(Given data begins)
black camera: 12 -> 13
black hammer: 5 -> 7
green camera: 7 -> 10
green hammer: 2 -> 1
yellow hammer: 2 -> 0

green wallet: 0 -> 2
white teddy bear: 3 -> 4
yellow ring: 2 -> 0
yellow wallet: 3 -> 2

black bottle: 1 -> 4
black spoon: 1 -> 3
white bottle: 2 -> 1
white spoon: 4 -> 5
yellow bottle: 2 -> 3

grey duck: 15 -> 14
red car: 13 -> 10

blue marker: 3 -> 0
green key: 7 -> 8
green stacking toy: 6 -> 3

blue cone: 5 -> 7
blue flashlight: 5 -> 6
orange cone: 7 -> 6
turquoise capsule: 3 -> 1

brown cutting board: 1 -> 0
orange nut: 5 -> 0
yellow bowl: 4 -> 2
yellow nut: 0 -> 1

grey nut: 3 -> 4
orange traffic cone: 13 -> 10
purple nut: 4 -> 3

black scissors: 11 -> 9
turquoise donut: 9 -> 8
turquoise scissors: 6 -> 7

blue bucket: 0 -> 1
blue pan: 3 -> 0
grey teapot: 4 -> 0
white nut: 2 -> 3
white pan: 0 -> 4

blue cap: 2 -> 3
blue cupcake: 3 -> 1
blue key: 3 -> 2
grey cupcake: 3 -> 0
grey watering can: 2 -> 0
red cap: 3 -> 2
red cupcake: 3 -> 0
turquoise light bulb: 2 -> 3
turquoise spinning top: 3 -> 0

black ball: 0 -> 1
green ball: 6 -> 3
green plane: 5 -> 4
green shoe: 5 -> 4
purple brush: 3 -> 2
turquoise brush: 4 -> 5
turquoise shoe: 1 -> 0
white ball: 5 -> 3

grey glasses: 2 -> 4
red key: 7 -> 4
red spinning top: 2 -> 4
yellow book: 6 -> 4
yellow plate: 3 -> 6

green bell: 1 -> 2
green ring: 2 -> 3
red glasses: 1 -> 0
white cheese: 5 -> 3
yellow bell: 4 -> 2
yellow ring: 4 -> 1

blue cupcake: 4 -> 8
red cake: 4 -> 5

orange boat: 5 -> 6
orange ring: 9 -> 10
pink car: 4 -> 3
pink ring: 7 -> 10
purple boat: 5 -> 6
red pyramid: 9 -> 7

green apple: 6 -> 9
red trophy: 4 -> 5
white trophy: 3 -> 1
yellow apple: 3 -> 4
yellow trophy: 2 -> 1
(Given data ends)
Problem statement: From the records above, copy each line where the word "trophy" can be found.

Result for this task:
red trophy: 4 -> 5
white trophy: 3 -> 1
yellow trophy: 2 -> 1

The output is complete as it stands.